- _Exercise details_:
Copy out the text lines of the material, replacing each "cyan diamond" with "yellow hexagon" and keeping everything else the same. Omit the pictures from your answer.
==== Task input
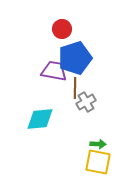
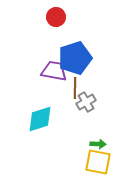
red circle: moved 6 px left, 12 px up
cyan diamond: rotated 12 degrees counterclockwise
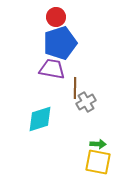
blue pentagon: moved 15 px left, 15 px up
purple trapezoid: moved 2 px left, 2 px up
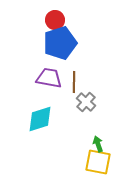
red circle: moved 1 px left, 3 px down
purple trapezoid: moved 3 px left, 9 px down
brown line: moved 1 px left, 6 px up
gray cross: rotated 18 degrees counterclockwise
green arrow: rotated 112 degrees counterclockwise
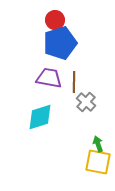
cyan diamond: moved 2 px up
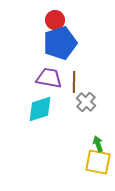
cyan diamond: moved 8 px up
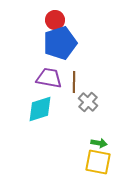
gray cross: moved 2 px right
green arrow: moved 1 px right, 1 px up; rotated 119 degrees clockwise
========
- _Solution_:
red circle: moved 6 px left, 12 px up
yellow hexagon: rotated 12 degrees counterclockwise
blue pentagon: moved 15 px left, 15 px up
purple trapezoid: moved 2 px left, 2 px up
red circle: moved 1 px left, 3 px down
purple trapezoid: moved 3 px left, 9 px down
brown line: moved 1 px left, 6 px up
gray cross: rotated 18 degrees counterclockwise
green arrow: rotated 112 degrees counterclockwise
yellow hexagon: moved 2 px up
yellow hexagon: moved 8 px up
gray cross: moved 2 px right
green arrow: moved 1 px right, 1 px up; rotated 119 degrees clockwise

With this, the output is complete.